§ **What you will do**
Where the line containing "J1 pin 1: PWR_IN -> GND" appears, begin retyping; continue exactly through the final line of the data. Omit every picture.

== Records for the exercise

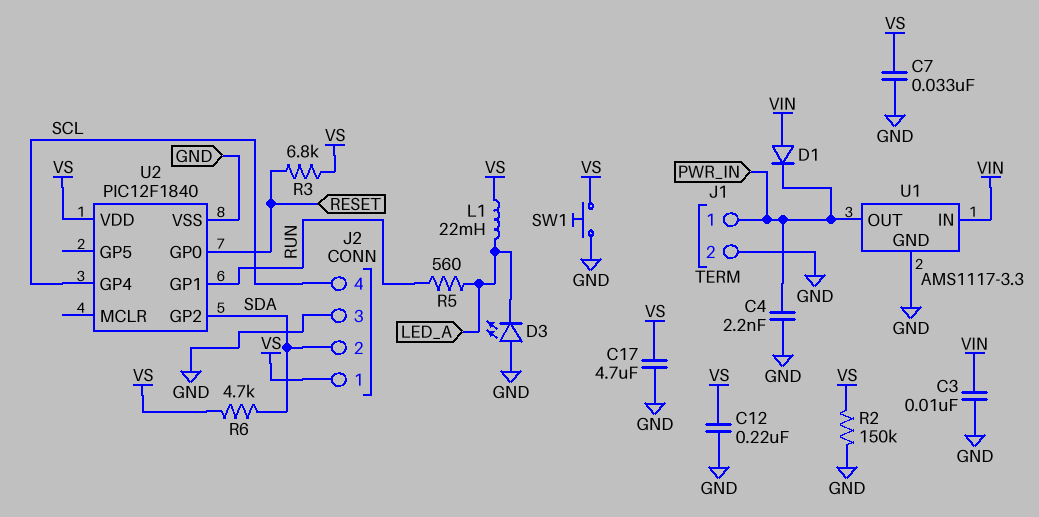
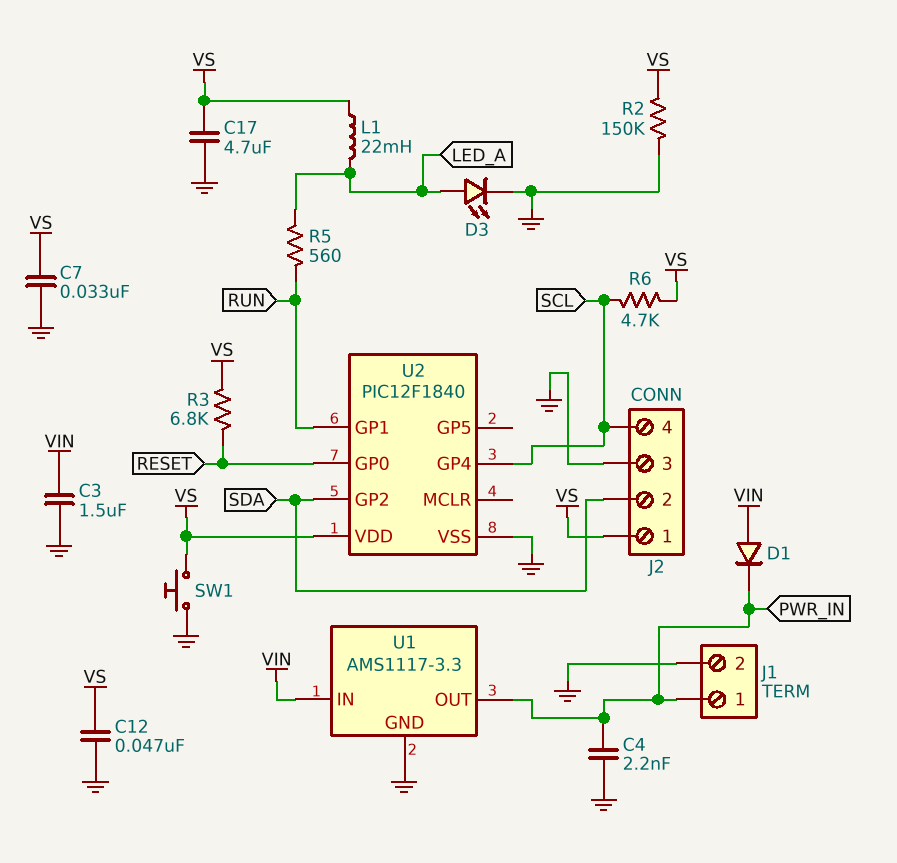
C3: 10nF (GND, VIN) -> 1.5uF (GND, VIN)
C12: 220nF (GND, VS) -> 47nF (GND, VS)
D3: LED (A GND, K LED_A) -> LED (A LED_A, K GND)
R6: 4.7k (SDA, VS) -> 4.7k (SCL, VS)

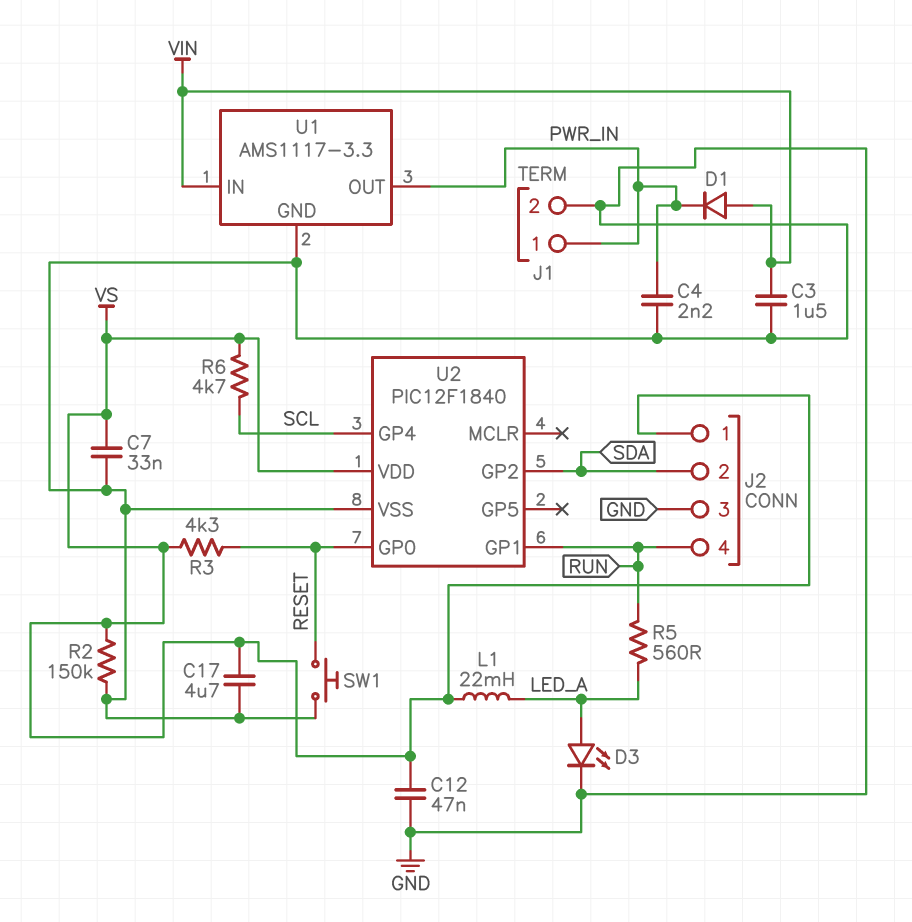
J2 pin 4: SCL -> RUN
R3: 6.8k (RESET, VS) -> 4.3k (RESET, VS)
SW1: button (GND, VS) -> button (GND, RESET)

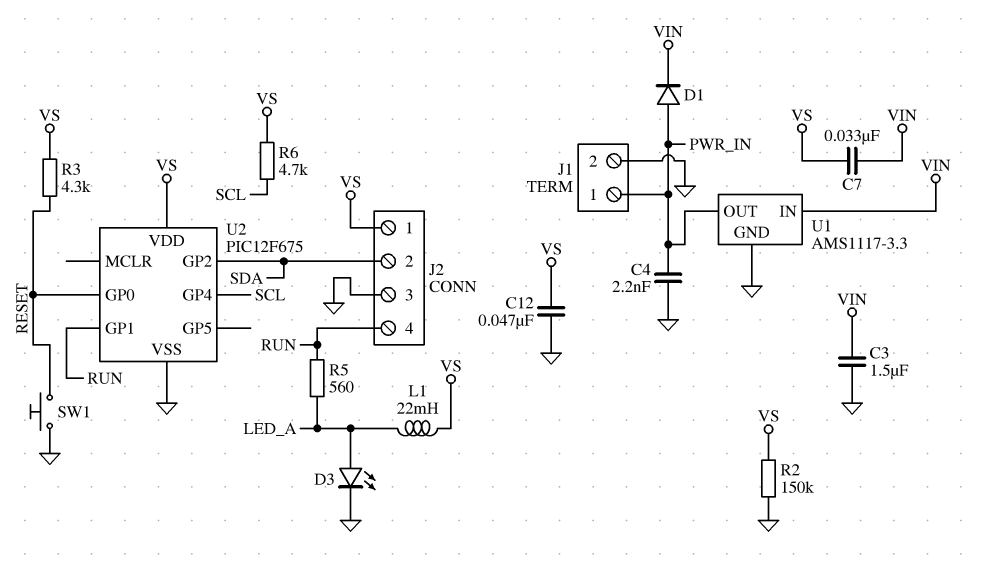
C7: 33nF (GND, VS) -> 33nF (VIN, VS)
C17: 4.7uF (GND, VS) -> none
D1: diode (A VIN, K PWR_IN) -> diode (A PWR_IN, K VIN)
U2: PIC12F1840 -> PIC12F675

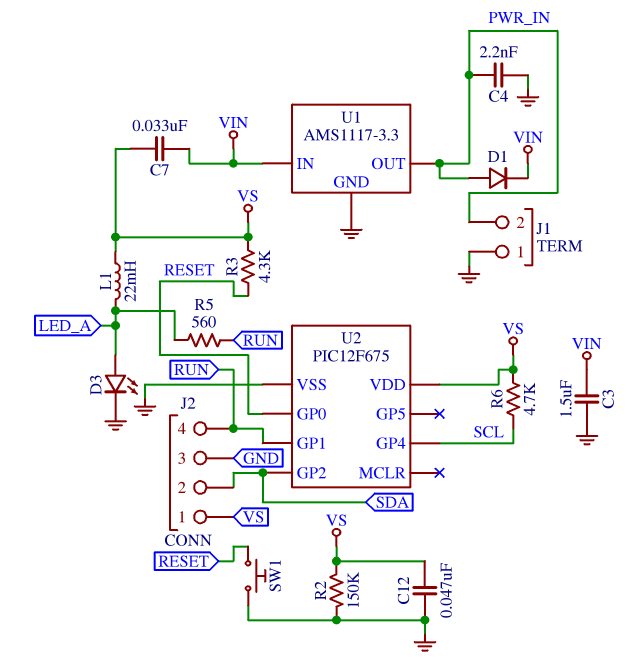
J1 pin 1: PWR_IN -> GND
J1 pin 2: GND -> PWR_IN

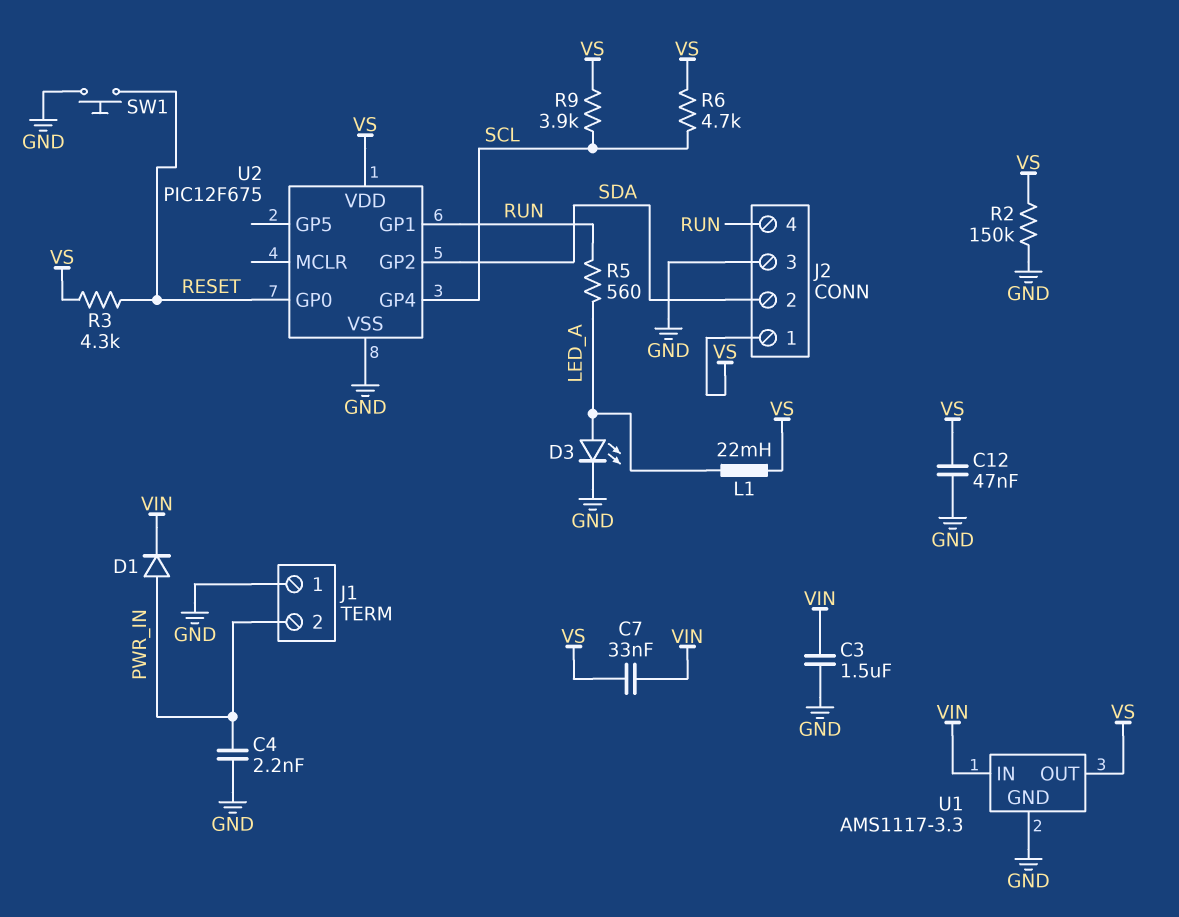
R9: none -> 3.9k (SCL, VS)
U1 pin OUT: PWR_IN -> VS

====

§ **Solution for this task**
J1 pin 1: PWR_IN -> GND
J1 pin 2: GND -> PWR_IN

R9: none -> 3.9k (SCL, VS)
U1 pin OUT: PWR_IN -> VS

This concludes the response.